-------- Provided records --------

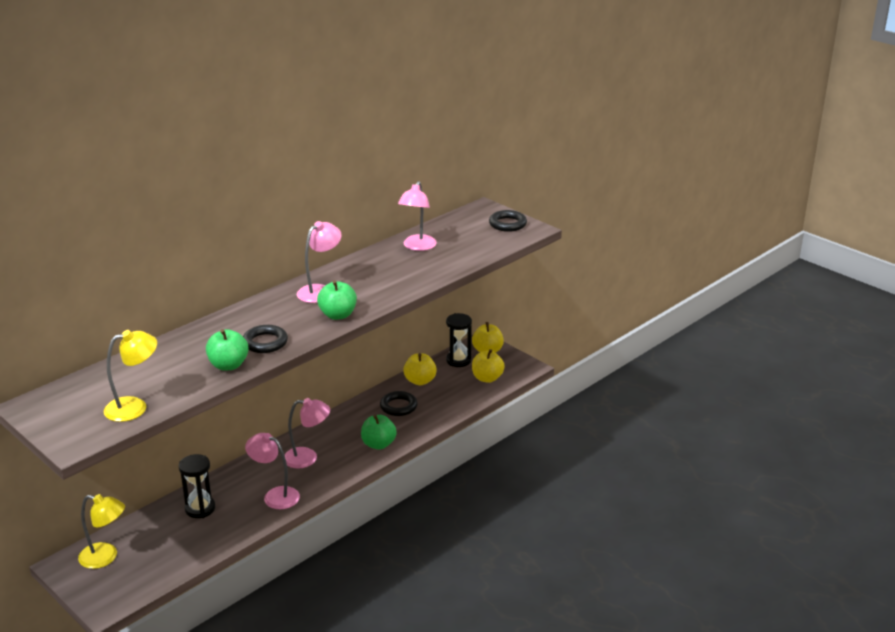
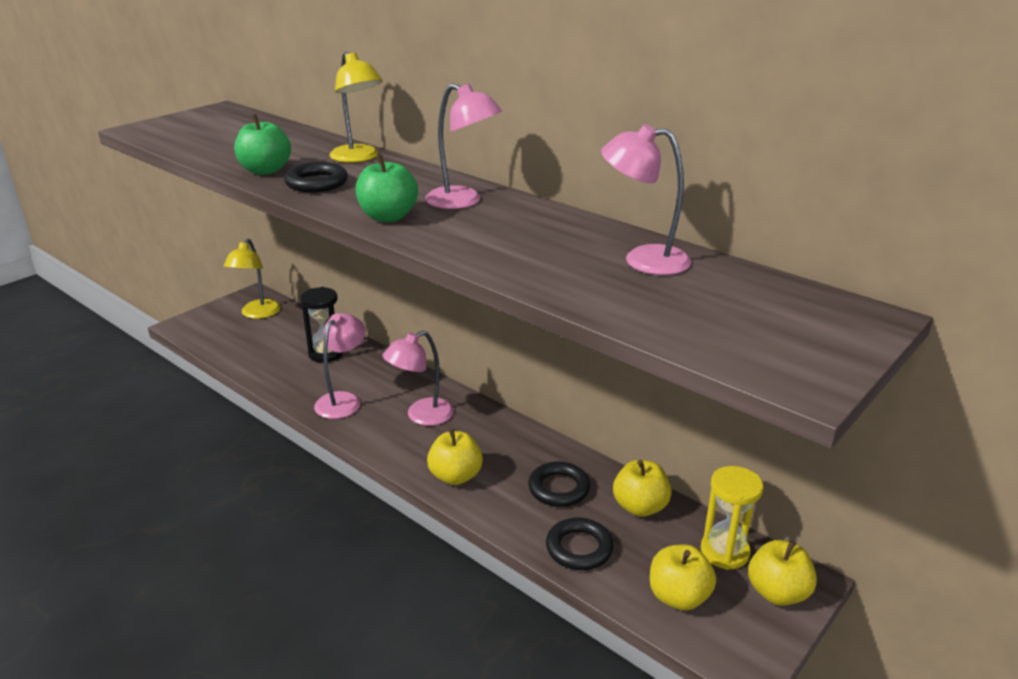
camera: 85 degrees right, 0 degrees up
(134, 407) = (193, 142): yellow lamp -> yellow lamp (359, 158)
(307, 458) = (421, 416): pink lamp -> pink lamp turned 60 degrees clockwise
(378, 444) = (455, 476): green apple -> yellow apple
(458, 360) = (724, 552): black hourglass -> yellow hourglass
(507, 224) = (807, 348): black ring -> black ring (579, 548)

--------

Work order -
Track down every line in the entries that includes the string "black", and copy it.

Expected answer -
(458, 360) = (724, 552): black hourglass -> yellow hourglass
(507, 224) = (807, 348): black ring -> black ring (579, 548)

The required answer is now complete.